*Task to complete:* Below is a listing from which only part is wanted; return exactly the lines from the one with "IC1 pin V-: GND -> VS" up to and including the one with "R18: 1.5k (N_10, N_11) -> none".

*Dataset records:*
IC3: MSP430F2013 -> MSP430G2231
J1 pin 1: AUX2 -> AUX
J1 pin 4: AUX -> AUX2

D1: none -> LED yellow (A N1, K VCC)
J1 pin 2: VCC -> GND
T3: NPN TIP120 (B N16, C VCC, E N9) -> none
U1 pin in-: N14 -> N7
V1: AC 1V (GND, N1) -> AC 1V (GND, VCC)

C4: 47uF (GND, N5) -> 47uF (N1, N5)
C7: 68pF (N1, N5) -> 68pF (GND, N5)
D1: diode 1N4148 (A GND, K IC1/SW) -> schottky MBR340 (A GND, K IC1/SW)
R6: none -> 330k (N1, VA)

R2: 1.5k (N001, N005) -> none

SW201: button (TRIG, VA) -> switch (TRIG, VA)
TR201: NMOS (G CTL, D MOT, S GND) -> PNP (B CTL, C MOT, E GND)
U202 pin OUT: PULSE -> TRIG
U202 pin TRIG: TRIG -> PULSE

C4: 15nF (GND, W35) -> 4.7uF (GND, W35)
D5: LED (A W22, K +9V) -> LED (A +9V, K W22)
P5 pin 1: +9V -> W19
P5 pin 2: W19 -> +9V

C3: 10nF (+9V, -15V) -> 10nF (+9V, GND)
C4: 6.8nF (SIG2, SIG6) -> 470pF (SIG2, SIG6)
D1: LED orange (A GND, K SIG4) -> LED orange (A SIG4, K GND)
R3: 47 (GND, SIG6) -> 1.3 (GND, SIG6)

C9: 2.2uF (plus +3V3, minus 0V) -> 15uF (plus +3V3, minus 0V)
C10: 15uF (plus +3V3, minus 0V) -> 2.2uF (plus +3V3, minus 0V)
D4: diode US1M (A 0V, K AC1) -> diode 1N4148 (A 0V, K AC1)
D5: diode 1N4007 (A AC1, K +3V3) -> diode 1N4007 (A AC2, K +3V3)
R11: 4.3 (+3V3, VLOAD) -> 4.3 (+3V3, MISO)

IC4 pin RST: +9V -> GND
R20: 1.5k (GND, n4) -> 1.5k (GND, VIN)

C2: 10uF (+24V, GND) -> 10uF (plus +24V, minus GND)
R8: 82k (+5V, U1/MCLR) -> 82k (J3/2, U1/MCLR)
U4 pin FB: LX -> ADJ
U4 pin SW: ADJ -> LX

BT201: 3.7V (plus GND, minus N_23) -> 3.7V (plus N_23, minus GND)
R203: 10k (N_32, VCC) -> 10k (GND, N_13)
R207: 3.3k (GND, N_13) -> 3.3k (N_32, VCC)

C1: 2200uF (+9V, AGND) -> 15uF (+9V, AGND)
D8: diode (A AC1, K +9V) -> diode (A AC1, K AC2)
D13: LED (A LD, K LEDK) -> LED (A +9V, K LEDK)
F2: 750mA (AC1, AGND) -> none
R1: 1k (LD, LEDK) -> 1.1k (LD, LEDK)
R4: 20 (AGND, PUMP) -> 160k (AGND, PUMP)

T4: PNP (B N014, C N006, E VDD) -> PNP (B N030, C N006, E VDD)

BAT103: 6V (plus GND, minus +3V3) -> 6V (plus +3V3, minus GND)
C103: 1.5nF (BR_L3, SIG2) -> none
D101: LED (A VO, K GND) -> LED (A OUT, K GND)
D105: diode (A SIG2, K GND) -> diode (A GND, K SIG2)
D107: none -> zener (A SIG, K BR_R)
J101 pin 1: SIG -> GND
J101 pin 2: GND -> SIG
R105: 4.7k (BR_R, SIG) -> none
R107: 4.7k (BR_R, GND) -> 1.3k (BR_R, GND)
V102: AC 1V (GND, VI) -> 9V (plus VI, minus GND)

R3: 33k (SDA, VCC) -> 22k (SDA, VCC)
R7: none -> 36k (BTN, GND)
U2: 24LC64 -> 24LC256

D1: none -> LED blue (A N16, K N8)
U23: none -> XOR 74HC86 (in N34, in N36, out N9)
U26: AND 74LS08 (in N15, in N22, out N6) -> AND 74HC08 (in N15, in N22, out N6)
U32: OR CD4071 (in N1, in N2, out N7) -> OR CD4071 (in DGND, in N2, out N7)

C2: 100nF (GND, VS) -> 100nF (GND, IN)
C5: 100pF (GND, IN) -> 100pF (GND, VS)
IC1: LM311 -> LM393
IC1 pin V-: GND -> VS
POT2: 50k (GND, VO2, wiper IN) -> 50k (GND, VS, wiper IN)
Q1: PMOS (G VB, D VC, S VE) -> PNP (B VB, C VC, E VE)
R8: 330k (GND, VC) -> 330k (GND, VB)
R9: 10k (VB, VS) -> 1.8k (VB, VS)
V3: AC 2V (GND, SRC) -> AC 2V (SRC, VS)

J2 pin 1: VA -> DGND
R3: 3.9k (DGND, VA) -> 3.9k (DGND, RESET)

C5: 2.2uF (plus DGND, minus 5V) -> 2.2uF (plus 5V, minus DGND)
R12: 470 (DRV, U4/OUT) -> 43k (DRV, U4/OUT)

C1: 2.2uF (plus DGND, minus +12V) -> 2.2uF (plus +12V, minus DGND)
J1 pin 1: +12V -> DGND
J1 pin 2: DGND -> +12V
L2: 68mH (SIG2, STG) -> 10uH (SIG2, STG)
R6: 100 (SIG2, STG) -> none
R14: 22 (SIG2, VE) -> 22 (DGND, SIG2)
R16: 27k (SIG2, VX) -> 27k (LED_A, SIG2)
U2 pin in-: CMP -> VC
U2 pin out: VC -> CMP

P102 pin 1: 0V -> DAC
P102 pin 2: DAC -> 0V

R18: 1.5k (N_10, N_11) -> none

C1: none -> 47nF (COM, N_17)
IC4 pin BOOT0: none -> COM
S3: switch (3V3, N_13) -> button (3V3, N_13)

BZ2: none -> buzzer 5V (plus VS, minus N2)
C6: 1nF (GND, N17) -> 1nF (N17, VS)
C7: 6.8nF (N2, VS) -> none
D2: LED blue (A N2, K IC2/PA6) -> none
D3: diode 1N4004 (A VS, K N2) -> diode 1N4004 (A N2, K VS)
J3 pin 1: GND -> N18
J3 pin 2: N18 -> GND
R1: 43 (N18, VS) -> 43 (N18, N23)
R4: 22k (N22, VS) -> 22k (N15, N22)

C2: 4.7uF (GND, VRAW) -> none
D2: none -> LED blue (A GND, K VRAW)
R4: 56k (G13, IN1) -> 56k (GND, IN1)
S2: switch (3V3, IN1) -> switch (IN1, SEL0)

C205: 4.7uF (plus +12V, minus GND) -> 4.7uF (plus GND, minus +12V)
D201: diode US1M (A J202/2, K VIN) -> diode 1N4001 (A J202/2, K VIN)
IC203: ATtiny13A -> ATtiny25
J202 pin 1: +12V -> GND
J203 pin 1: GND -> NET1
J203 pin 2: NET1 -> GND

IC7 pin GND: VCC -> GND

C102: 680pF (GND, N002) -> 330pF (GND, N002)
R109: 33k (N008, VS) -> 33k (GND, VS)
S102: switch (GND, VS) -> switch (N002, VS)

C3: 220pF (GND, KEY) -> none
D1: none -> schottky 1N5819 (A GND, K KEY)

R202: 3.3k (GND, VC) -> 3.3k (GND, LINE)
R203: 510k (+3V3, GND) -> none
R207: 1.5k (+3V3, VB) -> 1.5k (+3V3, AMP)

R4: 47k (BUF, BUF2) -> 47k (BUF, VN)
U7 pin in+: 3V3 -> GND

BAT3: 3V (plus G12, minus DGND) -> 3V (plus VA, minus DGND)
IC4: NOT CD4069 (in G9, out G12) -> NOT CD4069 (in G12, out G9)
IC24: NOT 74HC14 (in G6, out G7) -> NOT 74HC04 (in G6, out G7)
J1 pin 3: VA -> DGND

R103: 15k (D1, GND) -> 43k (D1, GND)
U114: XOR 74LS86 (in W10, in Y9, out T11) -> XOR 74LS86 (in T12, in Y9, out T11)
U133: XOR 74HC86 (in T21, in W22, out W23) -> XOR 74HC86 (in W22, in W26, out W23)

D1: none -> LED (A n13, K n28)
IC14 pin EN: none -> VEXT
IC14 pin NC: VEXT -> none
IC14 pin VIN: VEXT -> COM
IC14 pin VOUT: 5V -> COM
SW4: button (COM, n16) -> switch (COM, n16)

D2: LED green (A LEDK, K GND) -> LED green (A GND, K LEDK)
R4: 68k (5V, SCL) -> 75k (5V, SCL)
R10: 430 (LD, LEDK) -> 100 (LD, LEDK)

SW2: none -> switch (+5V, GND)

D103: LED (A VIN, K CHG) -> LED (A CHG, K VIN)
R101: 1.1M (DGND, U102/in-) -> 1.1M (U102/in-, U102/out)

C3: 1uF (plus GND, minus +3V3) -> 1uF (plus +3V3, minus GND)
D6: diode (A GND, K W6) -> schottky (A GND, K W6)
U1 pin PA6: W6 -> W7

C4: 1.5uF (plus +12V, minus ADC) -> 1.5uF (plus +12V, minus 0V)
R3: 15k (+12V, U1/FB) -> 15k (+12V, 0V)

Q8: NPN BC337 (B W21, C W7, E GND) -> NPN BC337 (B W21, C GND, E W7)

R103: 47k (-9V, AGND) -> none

*Response area:*
IC1 pin V-: GND -> VS
POT2: 50k (GND, VO2, wiper IN) -> 50k (GND, VS, wiper IN)
Q1: PMOS (G VB, D VC, S VE) -> PNP (B VB, C VC, E VE)
R8: 330k (GND, VC) -> 330k (GND, VB)
R9: 10k (VB, VS) -> 1.8k (VB, VS)
V3: AC 2V (GND, SRC) -> AC 2V (SRC, VS)

J2 pin 1: VA -> DGND
R3: 3.9k (DGND, VA) -> 3.9k (DGND, RESET)

C5: 2.2uF (plus DGND, minus 5V) -> 2.2uF (plus 5V, minus DGND)
R12: 470 (DRV, U4/OUT) -> 43k (DRV, U4/OUT)

C1: 2.2uF (plus DGND, minus +12V) -> 2.2uF (plus +12V, minus DGND)
J1 pin 1: +12V -> DGND
J1 pin 2: DGND -> +12V
L2: 68mH (SIG2, STG) -> 10uH (SIG2, STG)
R6: 100 (SIG2, STG) -> none
R14: 22 (SIG2, VE) -> 22 (DGND, SIG2)
R16: 27k (SIG2, VX) -> 27k (LED_A, SIG2)
U2 pin in-: CMP -> VC
U2 pin out: VC -> CMP

P102 pin 1: 0V -> DAC
P102 pin 2: DAC -> 0V

R18: 1.5k (N_10, N_11) -> none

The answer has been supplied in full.